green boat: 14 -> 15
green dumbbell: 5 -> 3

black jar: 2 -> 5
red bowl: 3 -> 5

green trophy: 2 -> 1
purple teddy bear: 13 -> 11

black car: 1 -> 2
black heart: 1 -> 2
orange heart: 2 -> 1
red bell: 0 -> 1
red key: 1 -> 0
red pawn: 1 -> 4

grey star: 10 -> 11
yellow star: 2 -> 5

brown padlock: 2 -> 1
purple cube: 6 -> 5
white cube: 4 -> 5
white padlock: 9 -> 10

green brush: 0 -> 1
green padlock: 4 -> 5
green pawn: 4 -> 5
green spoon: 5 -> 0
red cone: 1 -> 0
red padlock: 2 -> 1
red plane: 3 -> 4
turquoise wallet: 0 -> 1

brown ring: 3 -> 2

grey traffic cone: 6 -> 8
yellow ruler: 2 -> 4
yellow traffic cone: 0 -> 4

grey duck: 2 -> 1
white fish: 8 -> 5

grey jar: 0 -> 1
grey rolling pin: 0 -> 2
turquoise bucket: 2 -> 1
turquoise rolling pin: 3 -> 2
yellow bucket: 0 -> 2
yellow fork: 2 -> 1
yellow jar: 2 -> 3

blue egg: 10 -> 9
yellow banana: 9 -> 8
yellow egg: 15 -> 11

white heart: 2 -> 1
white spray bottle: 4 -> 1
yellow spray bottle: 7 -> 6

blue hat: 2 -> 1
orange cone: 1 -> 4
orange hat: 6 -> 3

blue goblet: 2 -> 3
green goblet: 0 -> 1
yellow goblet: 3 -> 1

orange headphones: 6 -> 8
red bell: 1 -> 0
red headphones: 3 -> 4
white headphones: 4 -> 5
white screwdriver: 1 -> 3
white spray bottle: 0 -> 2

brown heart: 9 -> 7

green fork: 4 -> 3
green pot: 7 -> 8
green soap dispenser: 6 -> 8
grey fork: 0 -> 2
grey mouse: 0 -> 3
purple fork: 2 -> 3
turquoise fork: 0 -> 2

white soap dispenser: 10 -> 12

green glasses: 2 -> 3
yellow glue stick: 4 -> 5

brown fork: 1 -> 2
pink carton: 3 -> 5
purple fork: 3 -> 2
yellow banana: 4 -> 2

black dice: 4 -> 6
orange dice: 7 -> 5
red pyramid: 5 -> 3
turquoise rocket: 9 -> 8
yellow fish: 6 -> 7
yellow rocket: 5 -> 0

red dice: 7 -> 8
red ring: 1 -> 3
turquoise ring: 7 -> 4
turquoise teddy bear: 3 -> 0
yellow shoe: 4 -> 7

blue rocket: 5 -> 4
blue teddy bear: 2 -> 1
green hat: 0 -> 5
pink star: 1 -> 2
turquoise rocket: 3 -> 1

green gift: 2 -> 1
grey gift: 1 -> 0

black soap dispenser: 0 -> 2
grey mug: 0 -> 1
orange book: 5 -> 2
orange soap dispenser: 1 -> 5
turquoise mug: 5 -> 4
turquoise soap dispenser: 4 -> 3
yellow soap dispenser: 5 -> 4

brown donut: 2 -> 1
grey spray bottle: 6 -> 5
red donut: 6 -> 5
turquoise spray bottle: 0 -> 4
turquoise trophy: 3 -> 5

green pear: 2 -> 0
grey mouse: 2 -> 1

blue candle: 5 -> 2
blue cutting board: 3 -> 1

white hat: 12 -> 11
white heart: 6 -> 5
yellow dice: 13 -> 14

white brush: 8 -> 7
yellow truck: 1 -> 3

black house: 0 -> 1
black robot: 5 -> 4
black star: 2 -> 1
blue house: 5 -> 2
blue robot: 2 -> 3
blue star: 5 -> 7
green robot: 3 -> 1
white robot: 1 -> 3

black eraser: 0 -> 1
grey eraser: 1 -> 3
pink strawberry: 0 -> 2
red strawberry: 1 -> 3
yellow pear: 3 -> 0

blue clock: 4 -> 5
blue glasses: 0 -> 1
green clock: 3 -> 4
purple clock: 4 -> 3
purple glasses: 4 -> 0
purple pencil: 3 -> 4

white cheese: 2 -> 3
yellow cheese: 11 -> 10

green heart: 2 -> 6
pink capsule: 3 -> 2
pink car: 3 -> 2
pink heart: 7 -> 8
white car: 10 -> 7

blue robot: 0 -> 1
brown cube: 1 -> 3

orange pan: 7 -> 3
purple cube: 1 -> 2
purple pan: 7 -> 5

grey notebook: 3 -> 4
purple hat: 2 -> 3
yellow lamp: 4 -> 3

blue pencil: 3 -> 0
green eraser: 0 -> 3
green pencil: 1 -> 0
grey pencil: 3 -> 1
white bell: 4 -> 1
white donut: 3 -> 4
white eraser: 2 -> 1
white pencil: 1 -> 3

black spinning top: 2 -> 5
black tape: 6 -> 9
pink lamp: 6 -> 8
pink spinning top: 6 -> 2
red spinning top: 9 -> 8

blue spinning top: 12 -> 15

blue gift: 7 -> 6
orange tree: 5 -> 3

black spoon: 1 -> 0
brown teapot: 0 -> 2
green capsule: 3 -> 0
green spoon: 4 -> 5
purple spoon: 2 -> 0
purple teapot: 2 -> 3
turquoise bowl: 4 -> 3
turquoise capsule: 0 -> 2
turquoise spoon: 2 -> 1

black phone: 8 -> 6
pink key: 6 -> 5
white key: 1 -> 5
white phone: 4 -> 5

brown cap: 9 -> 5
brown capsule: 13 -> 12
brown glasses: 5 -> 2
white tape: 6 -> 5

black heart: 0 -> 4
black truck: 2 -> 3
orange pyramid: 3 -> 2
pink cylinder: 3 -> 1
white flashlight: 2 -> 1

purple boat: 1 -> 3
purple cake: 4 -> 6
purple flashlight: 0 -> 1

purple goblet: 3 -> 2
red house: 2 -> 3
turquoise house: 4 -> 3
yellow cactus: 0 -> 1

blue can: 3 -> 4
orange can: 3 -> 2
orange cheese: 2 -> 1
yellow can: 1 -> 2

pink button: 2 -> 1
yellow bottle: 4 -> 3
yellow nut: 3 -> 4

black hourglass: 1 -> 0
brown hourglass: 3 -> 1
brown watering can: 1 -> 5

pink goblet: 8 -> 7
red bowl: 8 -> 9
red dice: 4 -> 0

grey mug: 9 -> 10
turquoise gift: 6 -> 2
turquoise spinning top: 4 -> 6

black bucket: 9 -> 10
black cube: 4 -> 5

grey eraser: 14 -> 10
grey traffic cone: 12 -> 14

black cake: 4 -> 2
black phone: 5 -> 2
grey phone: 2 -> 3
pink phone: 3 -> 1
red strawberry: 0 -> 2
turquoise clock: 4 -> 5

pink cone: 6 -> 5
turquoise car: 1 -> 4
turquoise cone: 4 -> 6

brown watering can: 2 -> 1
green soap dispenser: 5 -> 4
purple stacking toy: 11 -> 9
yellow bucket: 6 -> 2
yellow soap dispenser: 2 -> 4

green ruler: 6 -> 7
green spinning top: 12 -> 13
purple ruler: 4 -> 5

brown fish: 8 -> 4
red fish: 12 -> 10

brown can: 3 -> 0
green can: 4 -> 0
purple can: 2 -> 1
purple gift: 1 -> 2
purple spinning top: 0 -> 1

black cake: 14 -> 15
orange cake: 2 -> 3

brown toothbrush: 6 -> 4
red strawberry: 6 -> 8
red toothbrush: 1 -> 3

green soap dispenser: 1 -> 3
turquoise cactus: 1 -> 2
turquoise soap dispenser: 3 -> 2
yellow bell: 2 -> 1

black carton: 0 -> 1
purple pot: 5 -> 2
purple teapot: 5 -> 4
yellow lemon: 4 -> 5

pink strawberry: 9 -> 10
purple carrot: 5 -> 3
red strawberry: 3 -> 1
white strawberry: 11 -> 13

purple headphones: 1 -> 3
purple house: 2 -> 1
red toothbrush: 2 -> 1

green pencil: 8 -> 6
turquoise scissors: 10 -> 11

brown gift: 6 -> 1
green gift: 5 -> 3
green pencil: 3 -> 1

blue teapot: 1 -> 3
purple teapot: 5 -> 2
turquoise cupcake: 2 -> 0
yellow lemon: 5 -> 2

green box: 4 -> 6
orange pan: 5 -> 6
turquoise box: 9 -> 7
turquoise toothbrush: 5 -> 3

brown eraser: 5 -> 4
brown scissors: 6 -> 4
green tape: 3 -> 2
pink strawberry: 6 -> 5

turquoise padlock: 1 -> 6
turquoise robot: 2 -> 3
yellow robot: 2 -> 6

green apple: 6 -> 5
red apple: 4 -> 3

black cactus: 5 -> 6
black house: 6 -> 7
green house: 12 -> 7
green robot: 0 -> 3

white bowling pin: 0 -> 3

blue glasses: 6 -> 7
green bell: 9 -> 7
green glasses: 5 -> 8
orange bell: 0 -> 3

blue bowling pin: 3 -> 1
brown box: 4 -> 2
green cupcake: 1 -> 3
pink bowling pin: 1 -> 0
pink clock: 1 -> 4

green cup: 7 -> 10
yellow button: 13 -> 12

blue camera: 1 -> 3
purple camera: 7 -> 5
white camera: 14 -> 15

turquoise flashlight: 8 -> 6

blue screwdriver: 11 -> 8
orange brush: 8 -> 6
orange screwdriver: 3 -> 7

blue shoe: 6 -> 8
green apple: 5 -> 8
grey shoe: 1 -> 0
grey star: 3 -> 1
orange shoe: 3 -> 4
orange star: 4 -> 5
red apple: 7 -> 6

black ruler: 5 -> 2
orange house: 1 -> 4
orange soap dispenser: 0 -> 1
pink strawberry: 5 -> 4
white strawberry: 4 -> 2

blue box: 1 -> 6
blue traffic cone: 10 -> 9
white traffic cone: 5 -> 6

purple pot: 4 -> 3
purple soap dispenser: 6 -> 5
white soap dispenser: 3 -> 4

**EXERCISE REQUIREMENTS**
The first line of the listing above through the line containing "yellow star: 2 -> 5": print exactly that, both ends included.

**TASK SOLUTION**
green boat: 14 -> 15
green dumbbell: 5 -> 3

black jar: 2 -> 5
red bowl: 3 -> 5

green trophy: 2 -> 1
purple teddy bear: 13 -> 11

black car: 1 -> 2
black heart: 1 -> 2
orange heart: 2 -> 1
red bell: 0 -> 1
red key: 1 -> 0
red pawn: 1 -> 4

grey star: 10 -> 11
yellow star: 2 -> 5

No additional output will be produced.